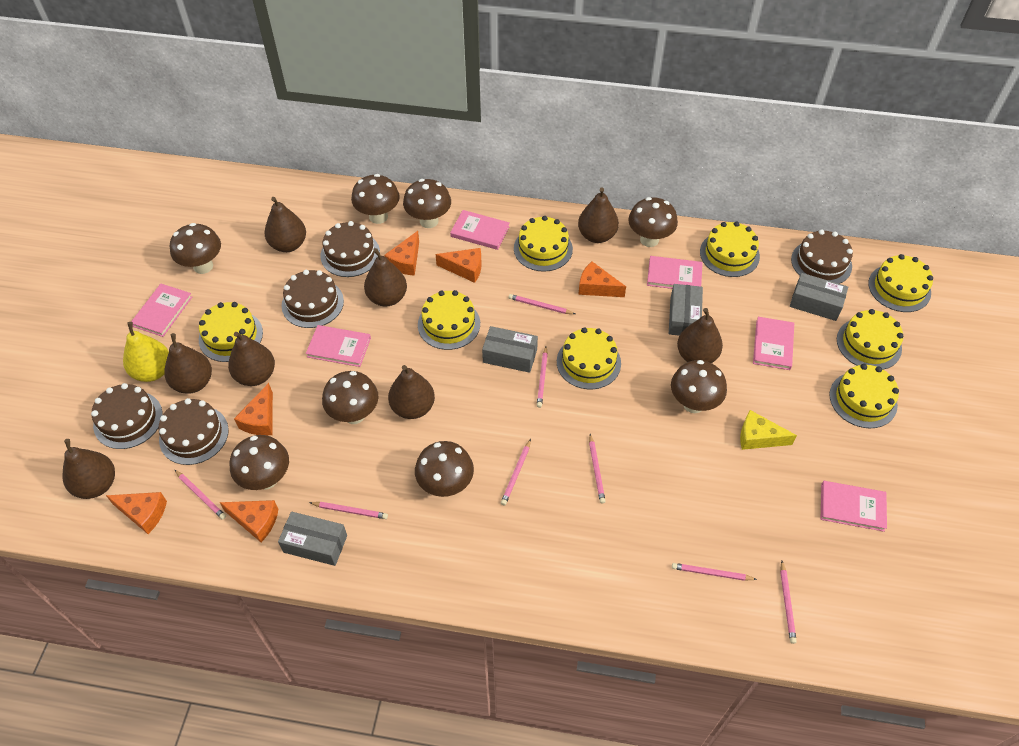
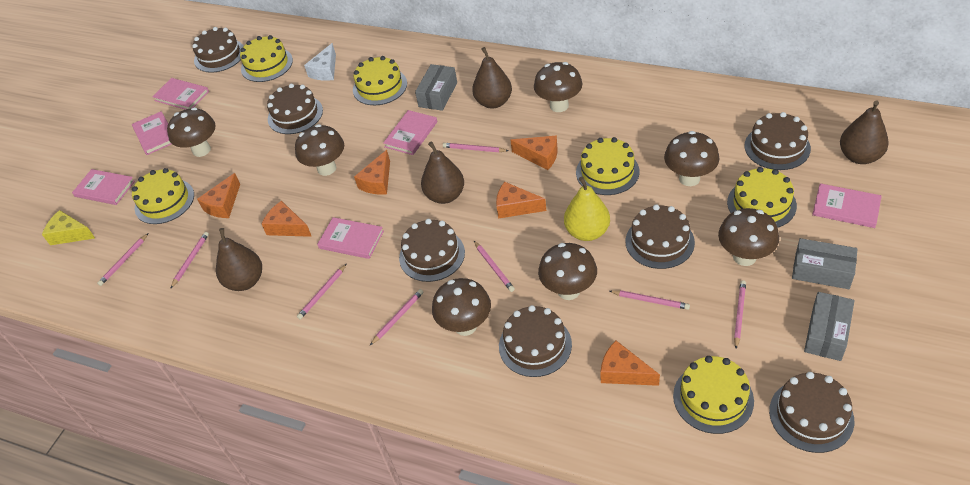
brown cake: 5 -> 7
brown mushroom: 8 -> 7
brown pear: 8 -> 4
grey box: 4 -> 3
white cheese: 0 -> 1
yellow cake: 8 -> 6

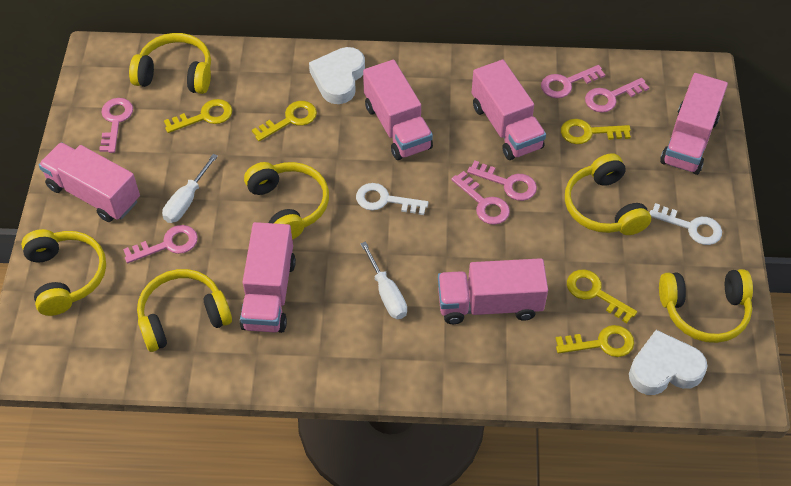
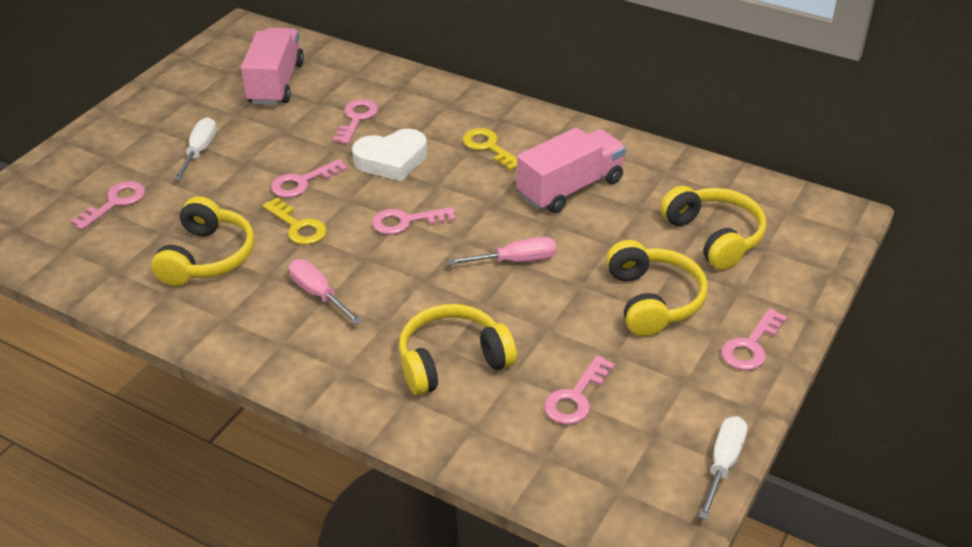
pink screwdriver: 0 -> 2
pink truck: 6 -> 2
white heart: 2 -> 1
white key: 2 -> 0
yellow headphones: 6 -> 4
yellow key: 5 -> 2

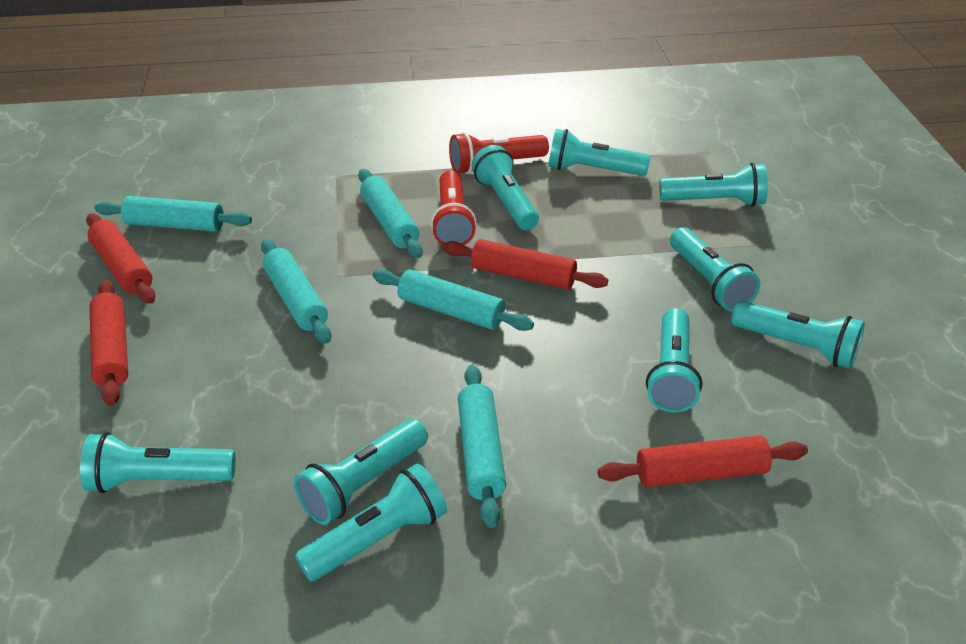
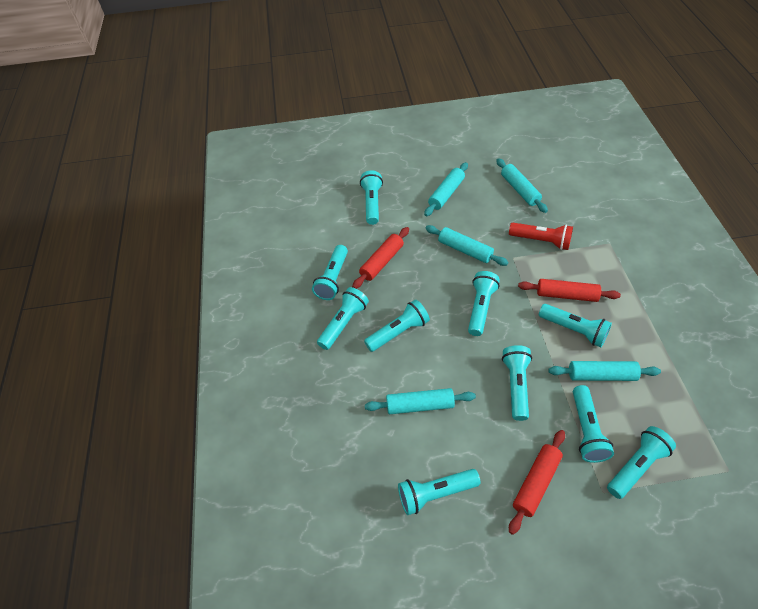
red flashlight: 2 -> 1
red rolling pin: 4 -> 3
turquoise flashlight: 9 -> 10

· · ·

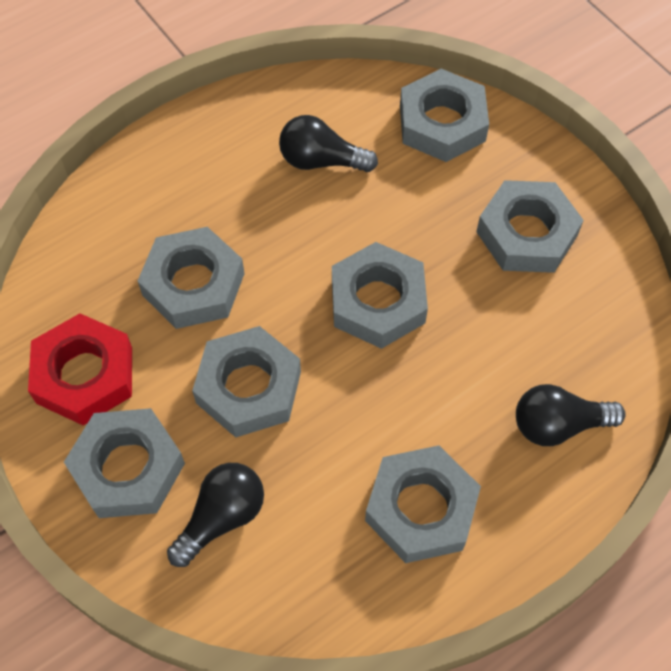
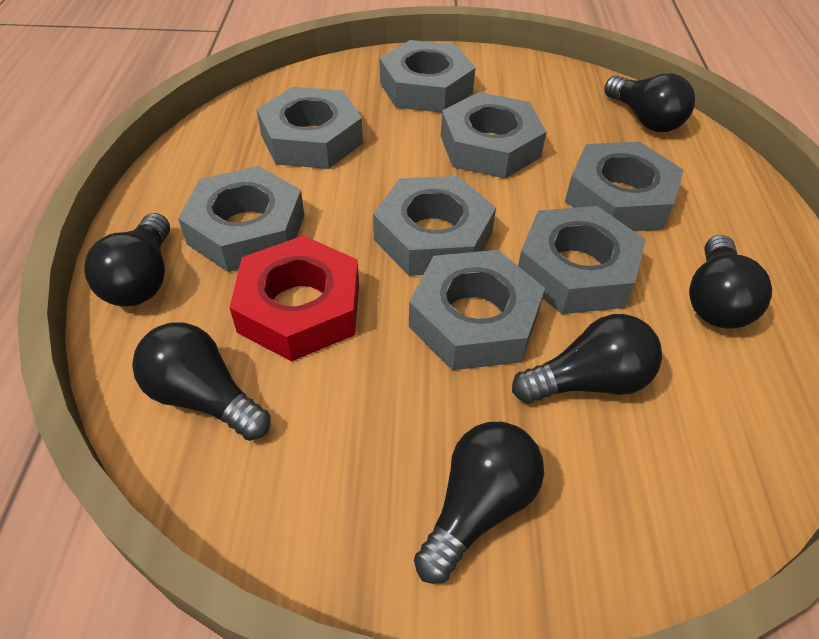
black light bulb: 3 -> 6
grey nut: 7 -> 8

· · ·

§ Problem statement
Here the job is to copy the listing above word for word, starting at the line with "yellow headphones: 6 -> 4" and ending at the line with "turquoise flashlight: 9 -> 10", and to leave out the pictures.

§ Solution
yellow headphones: 6 -> 4
yellow key: 5 -> 2

red flashlight: 2 -> 1
red rolling pin: 4 -> 3
turquoise flashlight: 9 -> 10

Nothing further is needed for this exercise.